> **REQUIREMENT**
Copy each line from the records below in which the word "traffic" is found.

> **LISTED ENTRIES**
* * * *

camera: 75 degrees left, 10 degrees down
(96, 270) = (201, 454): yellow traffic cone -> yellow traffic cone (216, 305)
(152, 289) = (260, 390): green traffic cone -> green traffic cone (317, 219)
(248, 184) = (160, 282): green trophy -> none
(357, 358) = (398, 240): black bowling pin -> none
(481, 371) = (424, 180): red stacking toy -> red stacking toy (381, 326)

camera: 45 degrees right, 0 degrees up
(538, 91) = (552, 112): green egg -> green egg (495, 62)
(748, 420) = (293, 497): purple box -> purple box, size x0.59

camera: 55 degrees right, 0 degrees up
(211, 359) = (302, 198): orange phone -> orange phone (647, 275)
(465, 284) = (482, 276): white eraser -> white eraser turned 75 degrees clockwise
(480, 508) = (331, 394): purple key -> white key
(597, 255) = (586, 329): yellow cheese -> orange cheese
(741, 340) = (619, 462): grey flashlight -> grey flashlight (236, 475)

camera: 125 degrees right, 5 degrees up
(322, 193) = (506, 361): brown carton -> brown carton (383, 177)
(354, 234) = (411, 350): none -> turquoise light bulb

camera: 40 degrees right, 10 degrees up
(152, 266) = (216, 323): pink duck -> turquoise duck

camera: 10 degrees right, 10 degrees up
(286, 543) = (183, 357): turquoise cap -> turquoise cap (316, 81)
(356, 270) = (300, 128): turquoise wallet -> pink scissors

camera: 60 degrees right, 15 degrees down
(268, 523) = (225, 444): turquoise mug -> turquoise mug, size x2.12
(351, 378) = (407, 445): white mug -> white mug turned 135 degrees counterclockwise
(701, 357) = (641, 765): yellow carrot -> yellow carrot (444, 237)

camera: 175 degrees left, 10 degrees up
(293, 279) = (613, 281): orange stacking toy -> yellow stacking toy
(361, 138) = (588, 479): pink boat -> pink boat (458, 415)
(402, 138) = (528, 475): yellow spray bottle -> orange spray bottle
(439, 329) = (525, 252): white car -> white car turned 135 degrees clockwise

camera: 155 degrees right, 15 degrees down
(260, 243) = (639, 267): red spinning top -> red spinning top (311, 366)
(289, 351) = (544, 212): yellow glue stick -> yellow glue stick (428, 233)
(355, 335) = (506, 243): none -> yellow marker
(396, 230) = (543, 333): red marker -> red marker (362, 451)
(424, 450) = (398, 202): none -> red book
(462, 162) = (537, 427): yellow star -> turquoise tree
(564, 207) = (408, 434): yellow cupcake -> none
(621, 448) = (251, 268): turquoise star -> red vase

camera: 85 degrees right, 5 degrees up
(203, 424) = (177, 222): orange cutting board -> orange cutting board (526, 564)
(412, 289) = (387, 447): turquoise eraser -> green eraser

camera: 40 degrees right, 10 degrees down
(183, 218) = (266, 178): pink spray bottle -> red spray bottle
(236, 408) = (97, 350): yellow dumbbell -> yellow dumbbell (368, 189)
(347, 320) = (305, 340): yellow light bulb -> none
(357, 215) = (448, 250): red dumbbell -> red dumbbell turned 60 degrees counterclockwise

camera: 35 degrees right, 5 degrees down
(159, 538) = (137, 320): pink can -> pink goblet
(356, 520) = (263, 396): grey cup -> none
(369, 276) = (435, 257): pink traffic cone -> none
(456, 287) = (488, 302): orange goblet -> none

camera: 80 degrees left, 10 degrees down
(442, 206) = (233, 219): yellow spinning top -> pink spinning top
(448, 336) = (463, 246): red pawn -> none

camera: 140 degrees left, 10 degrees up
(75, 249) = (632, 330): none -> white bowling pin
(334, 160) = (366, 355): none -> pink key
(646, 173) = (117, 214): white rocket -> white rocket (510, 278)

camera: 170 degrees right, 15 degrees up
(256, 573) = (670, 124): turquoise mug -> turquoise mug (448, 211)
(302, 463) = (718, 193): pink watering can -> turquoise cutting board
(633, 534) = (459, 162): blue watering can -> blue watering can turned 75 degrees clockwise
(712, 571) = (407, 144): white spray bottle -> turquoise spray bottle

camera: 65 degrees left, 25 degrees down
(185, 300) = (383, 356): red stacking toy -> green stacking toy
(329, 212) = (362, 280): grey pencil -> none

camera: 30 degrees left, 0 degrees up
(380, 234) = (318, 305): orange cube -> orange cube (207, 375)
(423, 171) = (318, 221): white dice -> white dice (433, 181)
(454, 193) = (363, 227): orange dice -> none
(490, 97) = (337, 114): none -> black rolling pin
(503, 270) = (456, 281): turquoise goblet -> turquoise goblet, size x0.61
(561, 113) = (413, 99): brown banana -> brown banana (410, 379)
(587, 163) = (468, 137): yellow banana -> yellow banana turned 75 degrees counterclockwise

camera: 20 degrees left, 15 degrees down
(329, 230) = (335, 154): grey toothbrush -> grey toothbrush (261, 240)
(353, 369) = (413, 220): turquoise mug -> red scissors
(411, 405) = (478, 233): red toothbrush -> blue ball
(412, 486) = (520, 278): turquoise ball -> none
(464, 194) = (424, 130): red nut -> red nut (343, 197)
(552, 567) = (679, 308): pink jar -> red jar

* * * *

> **TASK OUTPUT**
(96, 270) = (201, 454): yellow traffic cone -> yellow traffic cone (216, 305)
(152, 289) = (260, 390): green traffic cone -> green traffic cone (317, 219)
(369, 276) = (435, 257): pink traffic cone -> none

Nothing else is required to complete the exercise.